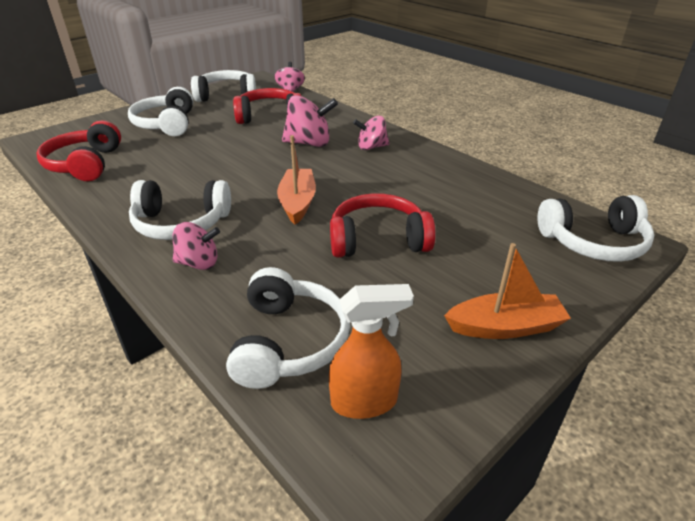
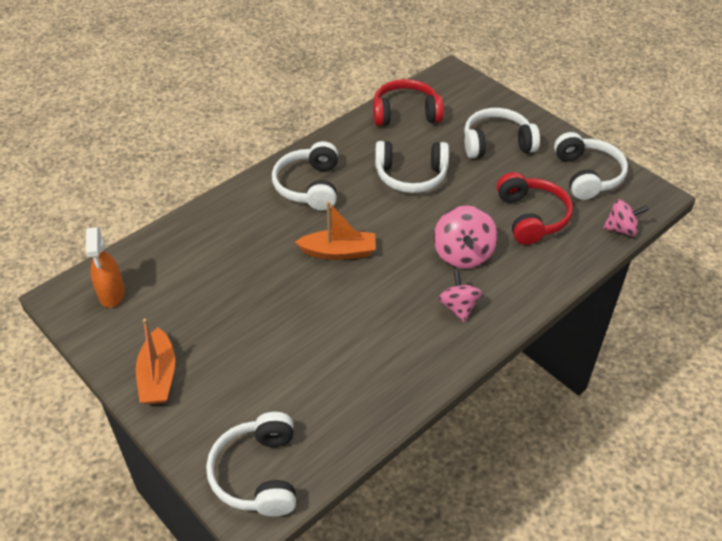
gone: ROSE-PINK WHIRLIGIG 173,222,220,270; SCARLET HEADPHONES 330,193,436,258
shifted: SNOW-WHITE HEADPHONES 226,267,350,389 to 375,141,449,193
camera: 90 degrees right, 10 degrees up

☆ ☆ ☆ ☆

■ **Exercise objective**:
Pull every line containing the word "HEADPHONES" out of the material.

■ **Answer area**:
gone: ROSE-PINK WHIRLIGIG 173,222,220,270; SCARLET HEADPHONES 330,193,436,258
shifted: SNOW-WHITE HEADPHONES 226,267,350,389 to 375,141,449,193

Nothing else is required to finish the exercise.